EXERCISE INSTRUCTIONS
Exclude images and print all the records verbatim.

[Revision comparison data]
++++++++++++++++++++

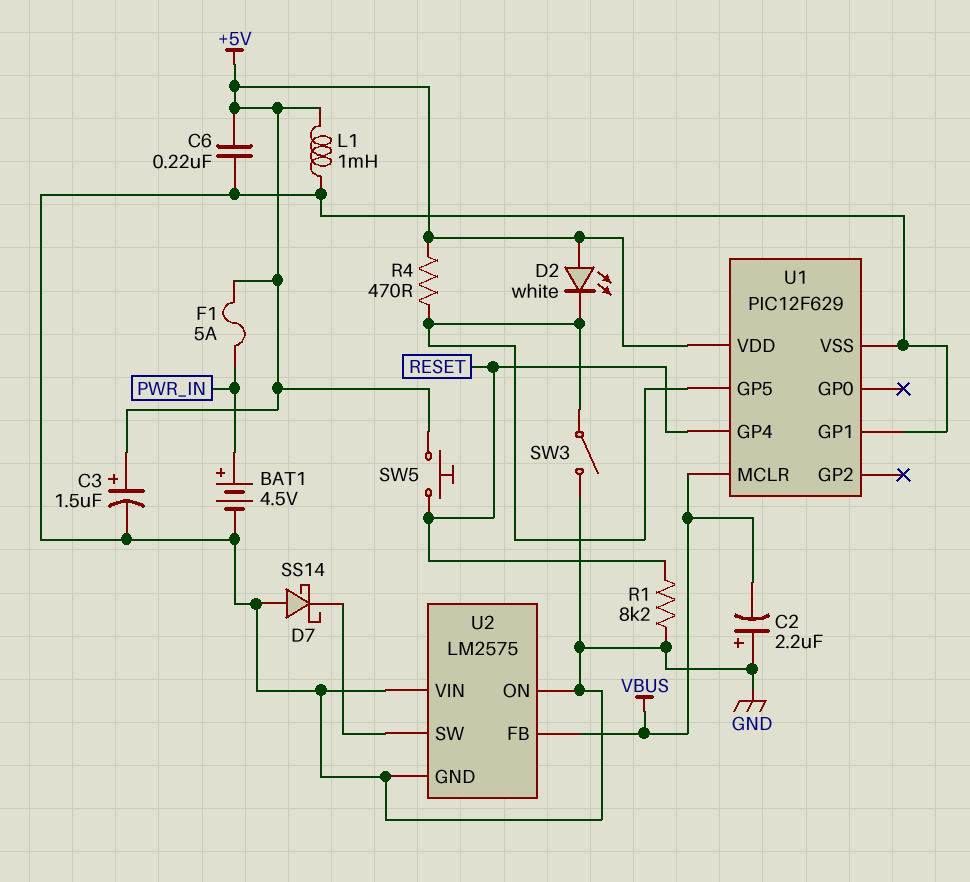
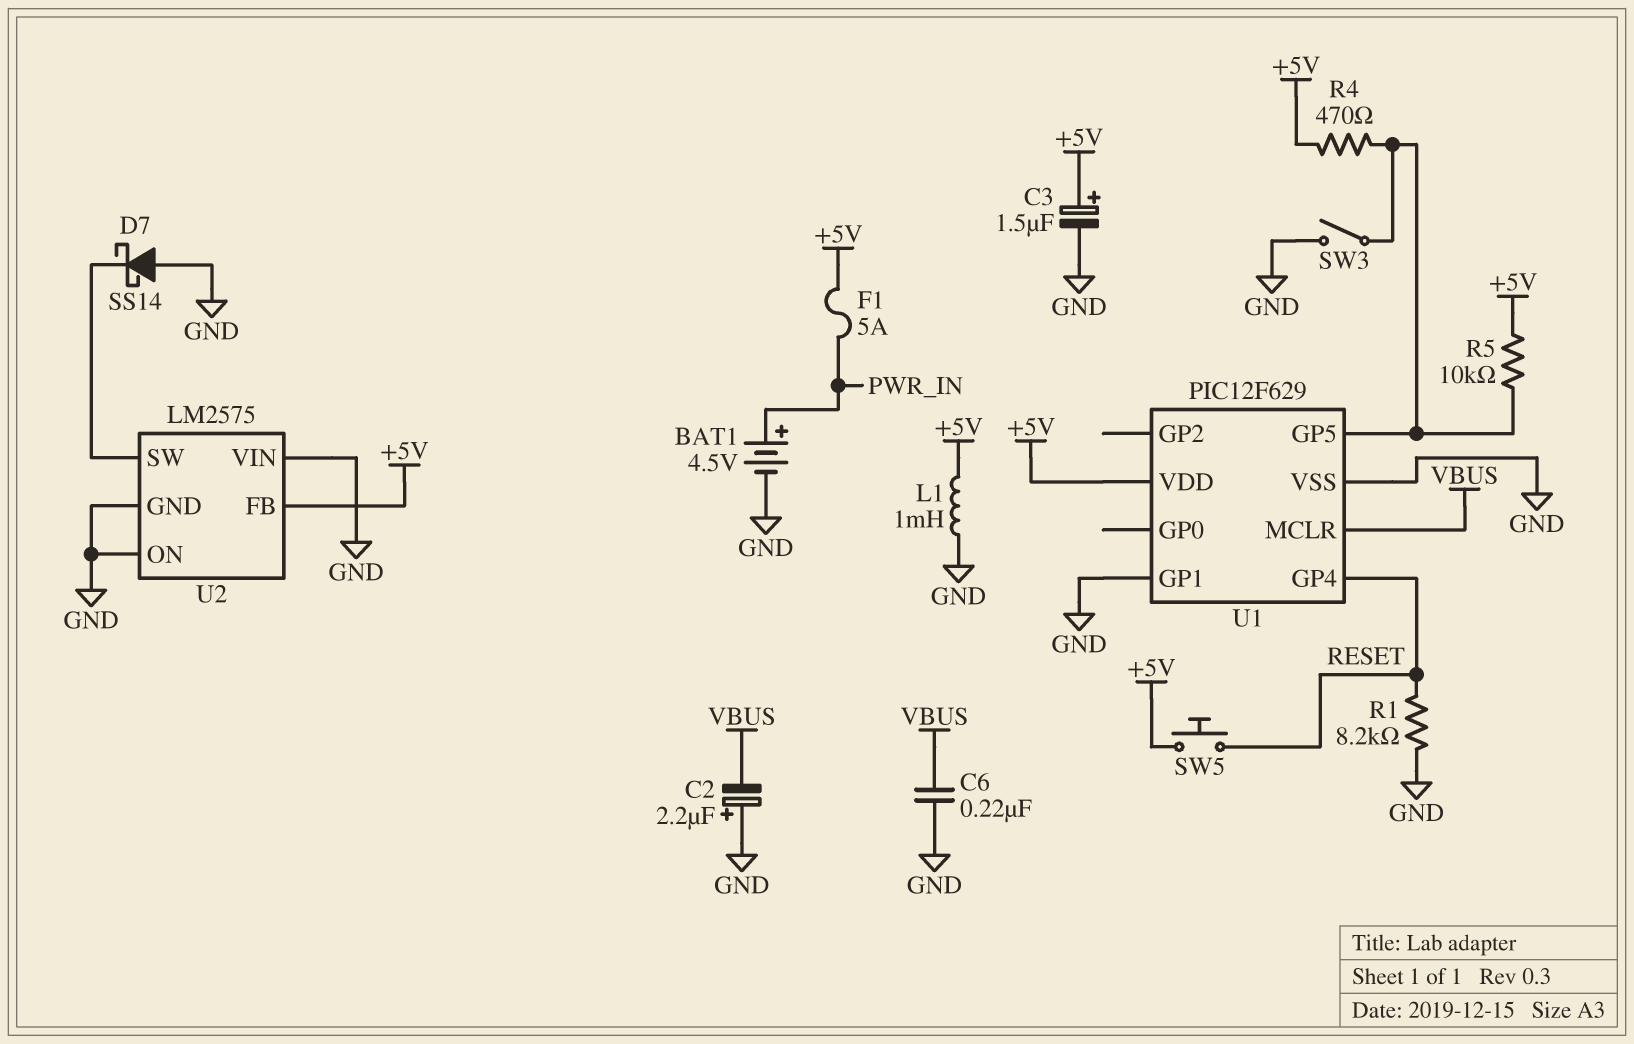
C6: 220nF (+5V, GND) -> 220nF (GND, VBUS)
D2: LED white (A +5V, K U1/GP5) -> none
R5: none -> 10k (+5V, U1/GP5)
U2 pin FB: VBUS -> +5V

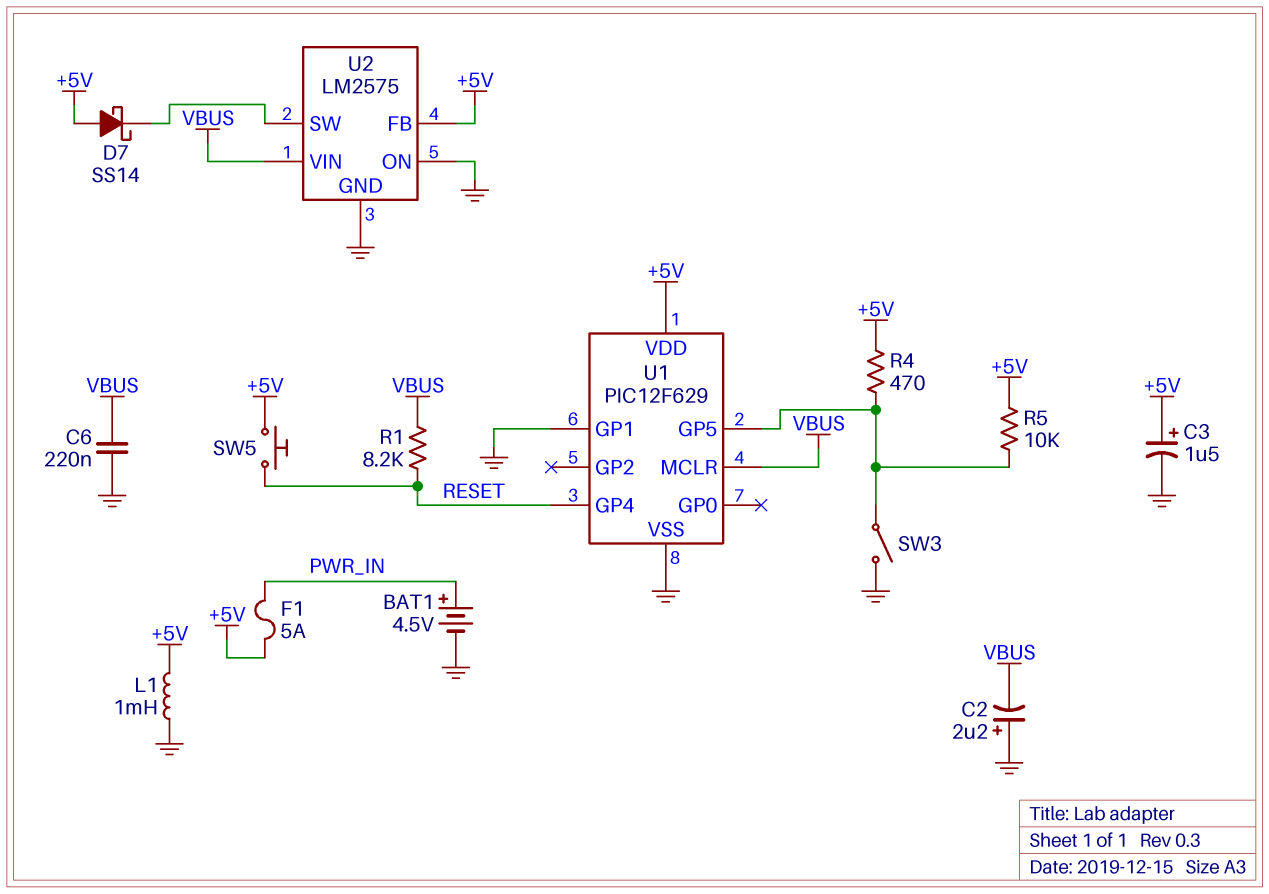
D7: schottky SS14 (A GND, K U2/SW) -> schottky SS14 (A +5V, K U2/SW)
R1: 8.2k (GND, RESET) -> 8.2k (RESET, VBUS)
U2 pin VIN: GND -> VBUS

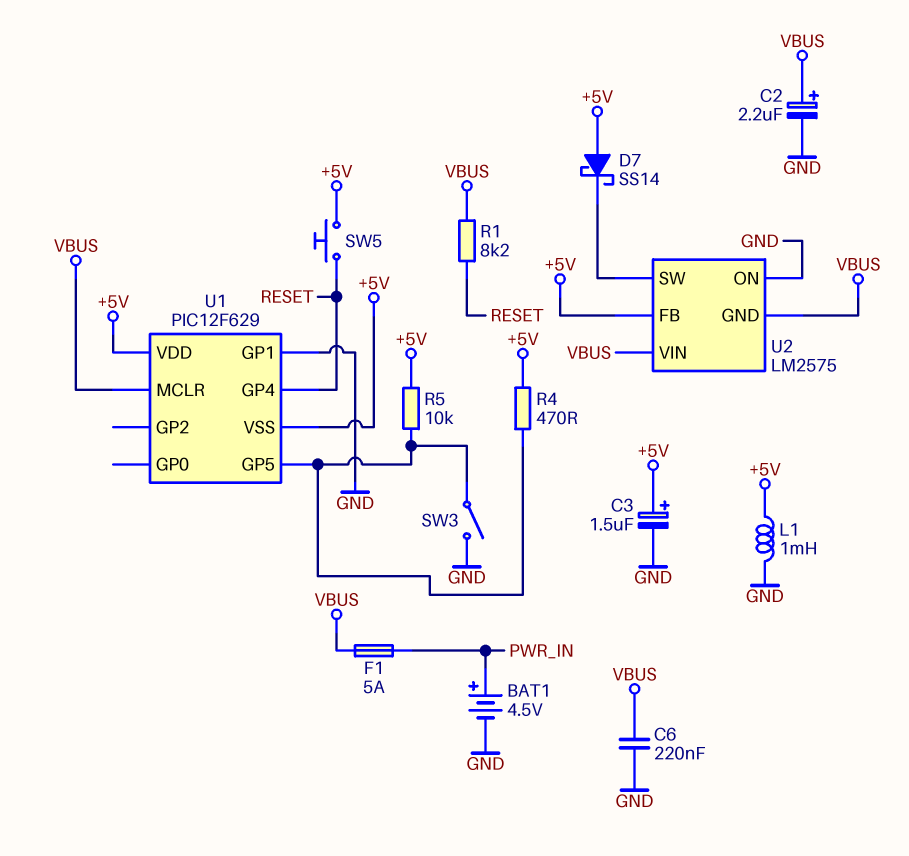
C2: 2.2uF (plus GND, minus VBUS) -> 2.2uF (plus VBUS, minus GND)
F1: 5A (+5V, PWR_IN) -> 5A (PWR_IN, VBUS)
U1 pin VSS: GND -> +5V
U2 pin GND: GND -> VBUS

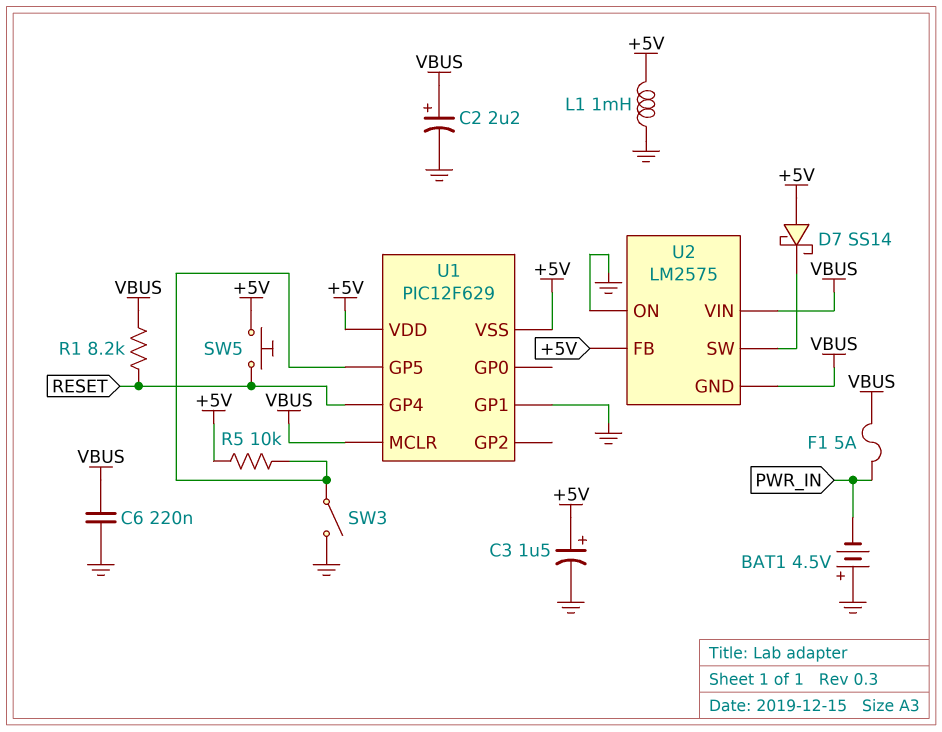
BAT1: 4.5V (plus PWR_IN, minus GND) -> 4.5V (plus GND, minus PWR_IN)
R4: 470 (+5V, U1/GP5) -> none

++++++++++++++++++++

EXERCISE SOLUTION
C6: 220nF (+5V, GND) -> 220nF (GND, VBUS)
D2: LED white (A +5V, K U1/GP5) -> none
R5: none -> 10k (+5V, U1/GP5)
U2 pin FB: VBUS -> +5V

D7: schottky SS14 (A GND, K U2/SW) -> schottky SS14 (A +5V, K U2/SW)
R1: 8.2k (GND, RESET) -> 8.2k (RESET, VBUS)
U2 pin VIN: GND -> VBUS

C2: 2.2uF (plus GND, minus VBUS) -> 2.2uF (plus VBUS, minus GND)
F1: 5A (+5V, PWR_IN) -> 5A (PWR_IN, VBUS)
U1 pin VSS: GND -> +5V
U2 pin GND: GND -> VBUS

BAT1: 4.5V (plus PWR_IN, minus GND) -> 4.5V (plus GND, minus PWR_IN)
R4: 470 (+5V, U1/GP5) -> none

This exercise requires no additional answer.